> _Exercise prompt_: Reproduce every entry exactly and leave its pictures out.

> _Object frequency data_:
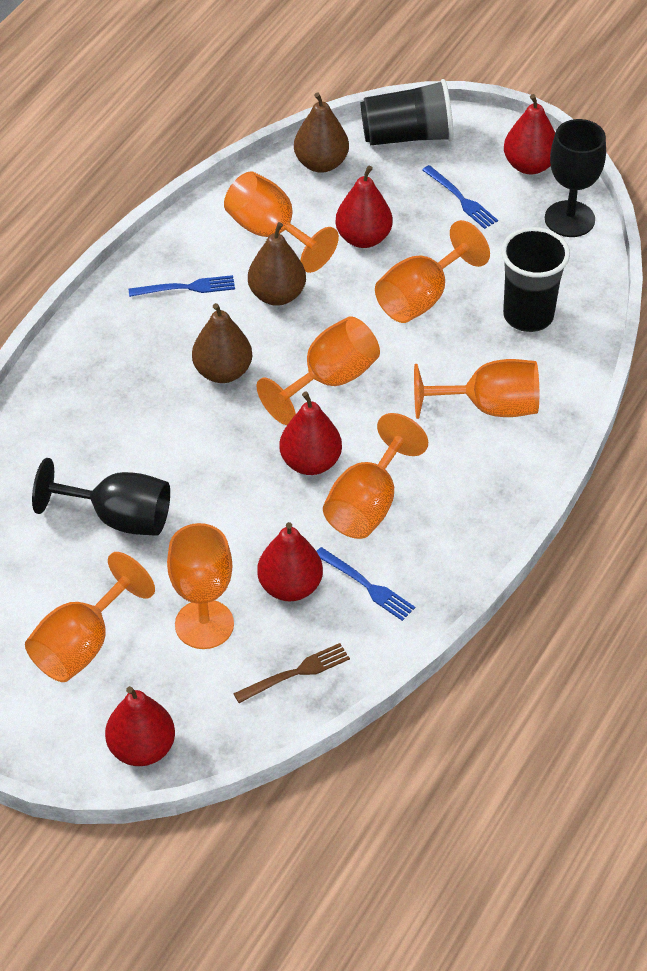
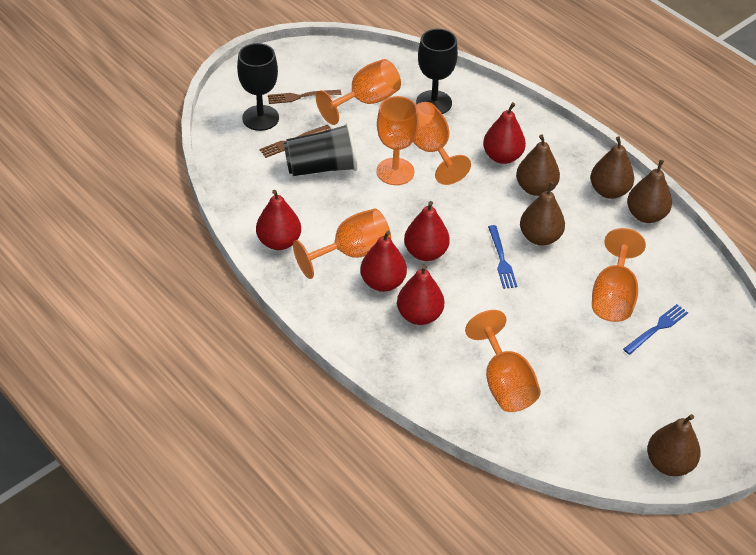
black cup: 2 -> 1
blue fork: 3 -> 2
brown fork: 1 -> 2
brown pear: 3 -> 5
orange goblet: 7 -> 6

> _Task output_:
black cup: 2 -> 1
blue fork: 3 -> 2
brown fork: 1 -> 2
brown pear: 3 -> 5
orange goblet: 7 -> 6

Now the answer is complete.